##### Extracted information

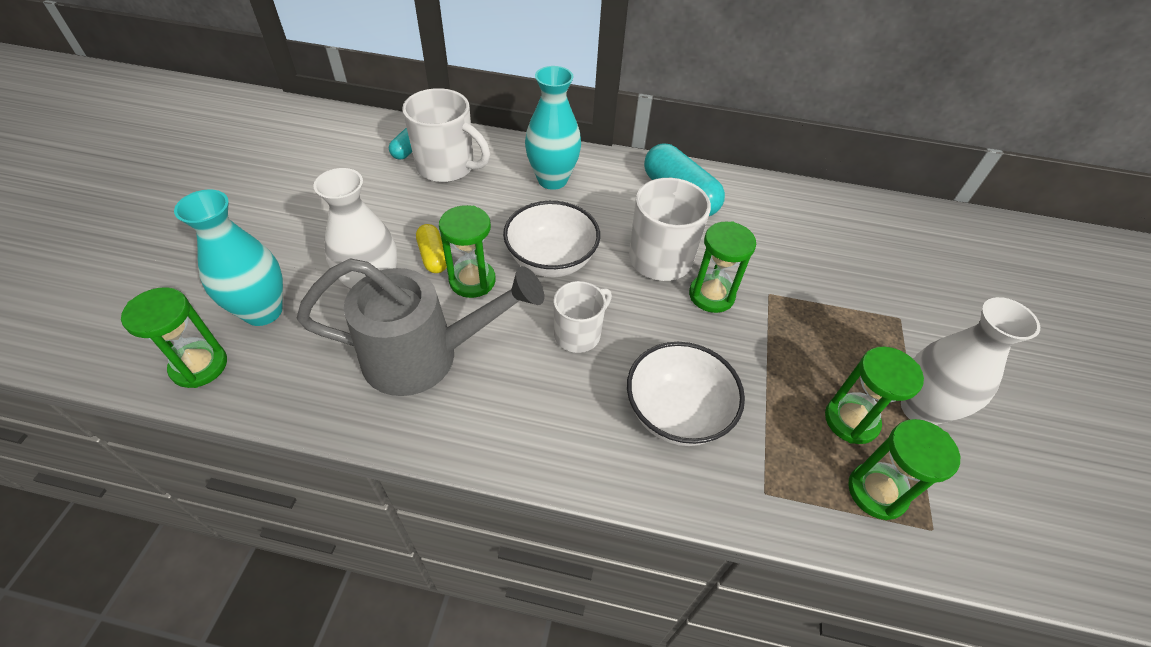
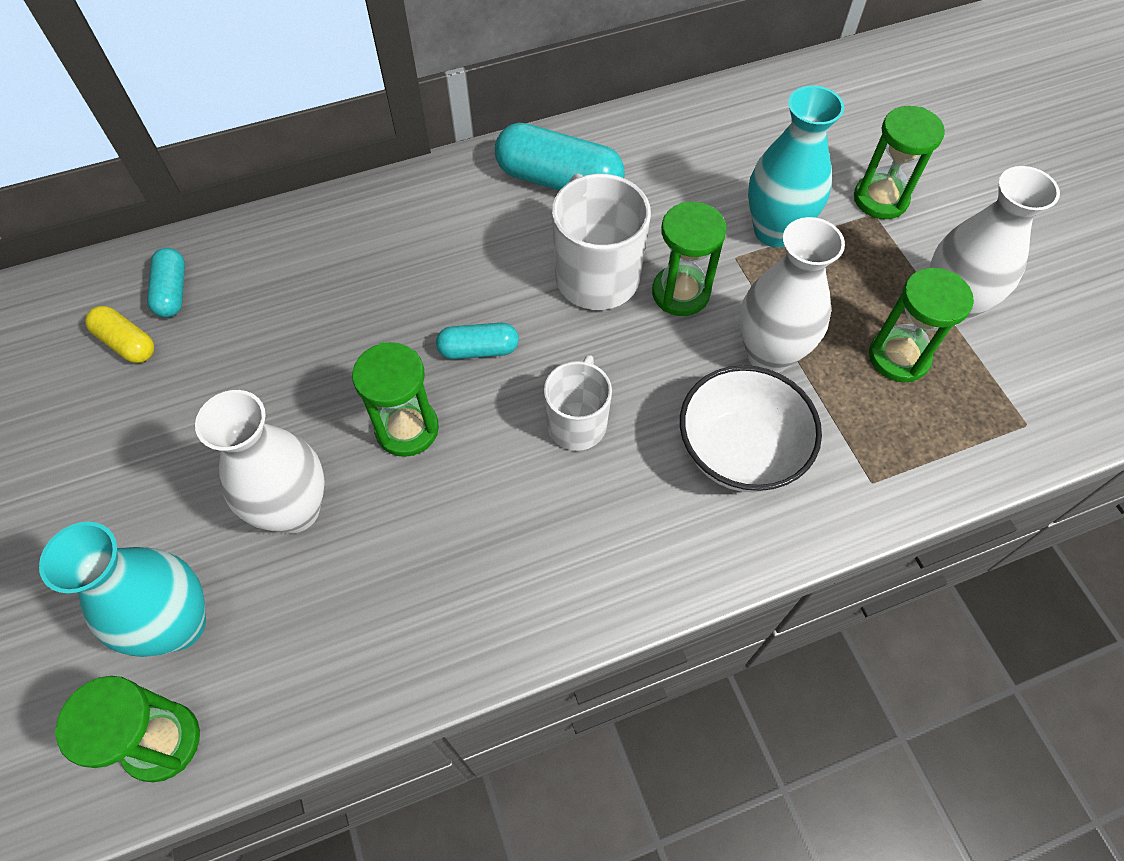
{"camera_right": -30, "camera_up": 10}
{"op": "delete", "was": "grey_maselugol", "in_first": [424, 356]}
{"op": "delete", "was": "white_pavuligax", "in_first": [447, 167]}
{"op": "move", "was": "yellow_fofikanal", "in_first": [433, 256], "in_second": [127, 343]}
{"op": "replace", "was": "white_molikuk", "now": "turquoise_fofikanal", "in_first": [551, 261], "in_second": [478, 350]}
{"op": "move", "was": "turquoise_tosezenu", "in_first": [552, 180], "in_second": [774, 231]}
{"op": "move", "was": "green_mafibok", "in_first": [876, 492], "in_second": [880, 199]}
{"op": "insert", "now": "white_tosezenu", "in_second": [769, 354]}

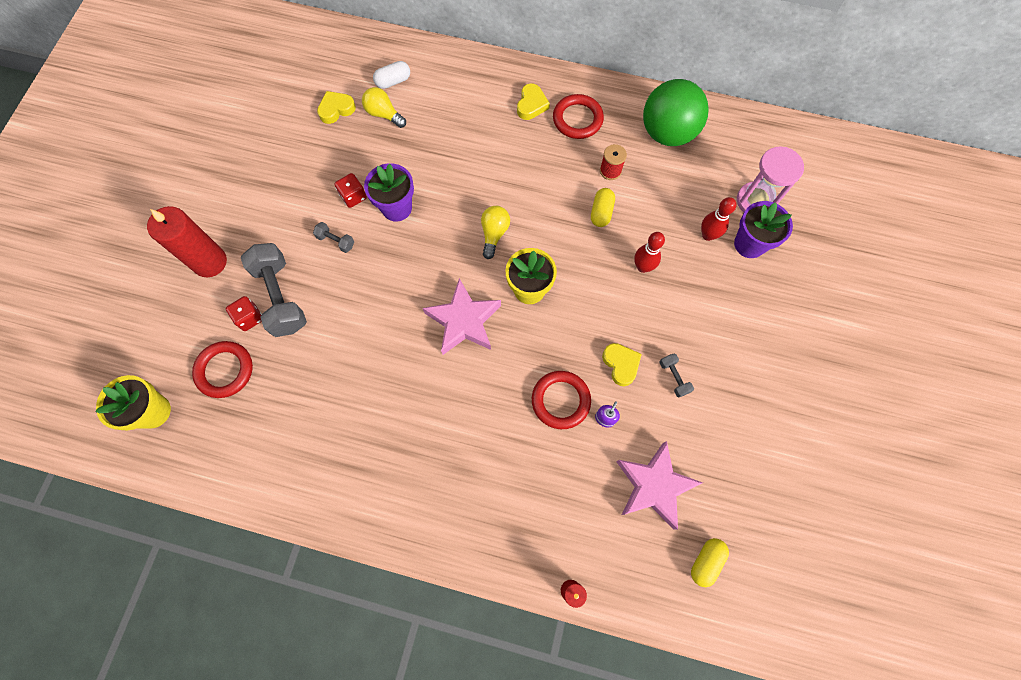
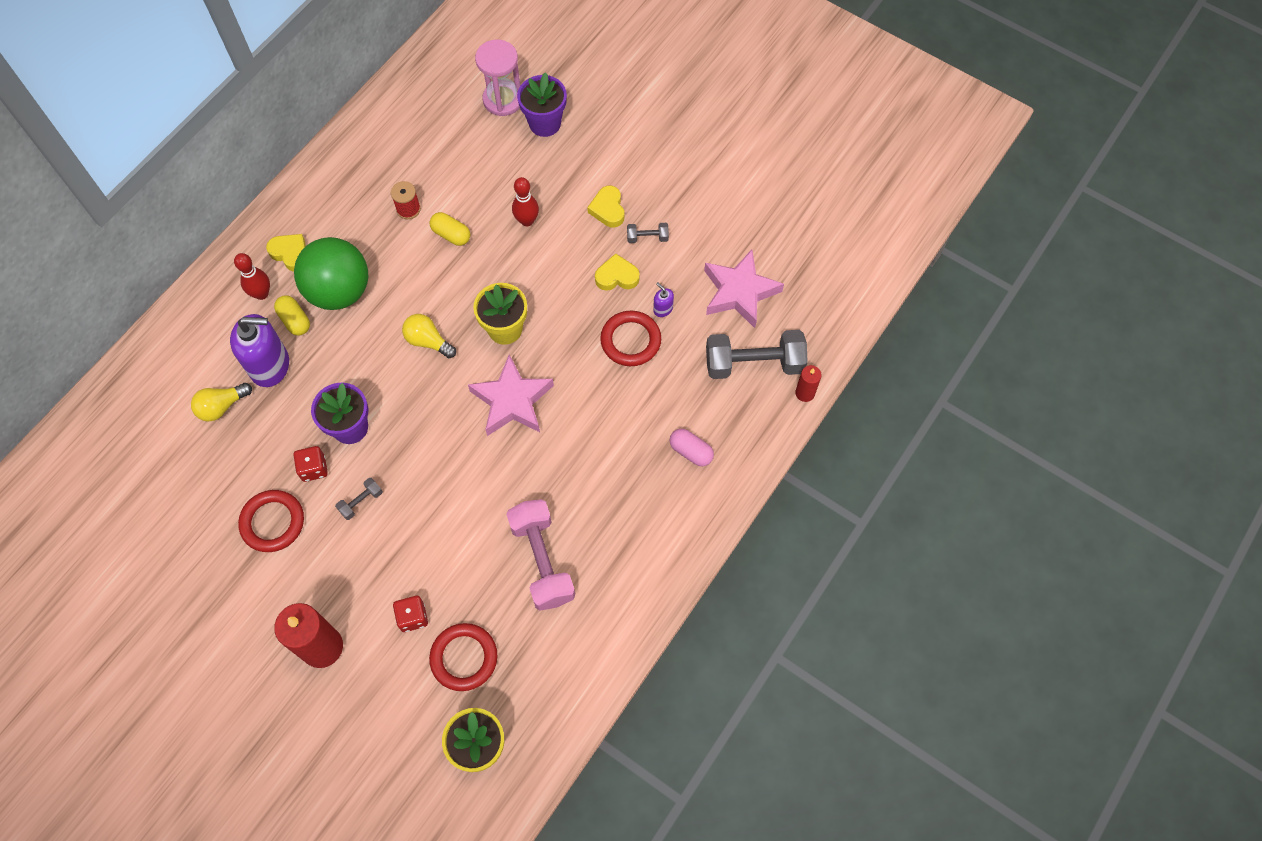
{"camera_right": -70, "camera_up": -5}
{"op": "move", "was": "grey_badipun", "in_first": [281, 297], "in_second": [754, 364]}
{"op": "move", "was": "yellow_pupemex", "in_first": [336, 109], "in_second": [608, 209]}
{"op": "delete", "was": "white_fofikanal", "in_first": [393, 81]}
{"op": "move", "was": "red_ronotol", "in_first": [577, 119], "in_second": [273, 522]}
{"op": "move", "was": "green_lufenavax", "in_first": [667, 133], "in_second": [339, 291]}
{"op": "move", "was": "yellow_fofikanal", "in_first": [706, 561], "in_second": [295, 320]}
{"op": "move", "was": "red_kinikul", "in_first": [708, 235], "in_second": [261, 294]}
{"op": "insert", "now": "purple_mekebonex", "in_second": [270, 365]}
{"op": "insert", "now": "pink_badipun", "in_second": [542, 560]}
{"op": "insert", "now": "pink_fofikanal", "in_second": [691, 451]}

##########

## How to complete this task
The goal is an exact reprint of the entries, leaving out the pictures.

## Written solution
{"camera_right": -30, "camera_up": 10}
{"op": "delete", "was": "grey_maselugol", "in_first": [424, 356]}
{"op": "delete", "was": "white_pavuligax", "in_first": [447, 167]}
{"op": "move", "was": "yellow_fofikanal", "in_first": [433, 256], "in_second": [127, 343]}
{"op": "replace", "was": "white_molikuk", "now": "turquoise_fofikanal", "in_first": [551, 261], "in_second": [478, 350]}
{"op": "move", "was": "turquoise_tosezenu", "in_first": [552, 180], "in_second": [774, 231]}
{"op": "move", "was": "green_mafibok", "in_first": [876, 492], "in_second": [880, 199]}
{"op": "insert", "now": "white_tosezenu", "in_second": [769, 354]}

{"camera_right": -70, "camera_up": -5}
{"op": "move", "was": "grey_badipun", "in_first": [281, 297], "in_second": [754, 364]}
{"op": "move", "was": "yellow_pupemex", "in_first": [336, 109], "in_second": [608, 209]}
{"op": "delete", "was": "white_fofikanal", "in_first": [393, 81]}
{"op": "move", "was": "red_ronotol", "in_first": [577, 119], "in_second": [273, 522]}
{"op": "move", "was": "green_lufenavax", "in_first": [667, 133], "in_second": [339, 291]}
{"op": "move", "was": "yellow_fofikanal", "in_first": [706, 561], "in_second": [295, 320]}
{"op": "move", "was": "red_kinikul", "in_first": [708, 235], "in_second": [261, 294]}
{"op": "insert", "now": "purple_mekebonex", "in_second": [270, 365]}
{"op": "insert", "now": "pink_badipun", "in_second": [542, 560]}
{"op": "insert", "now": "pink_fofikanal", "in_second": [691, 451]}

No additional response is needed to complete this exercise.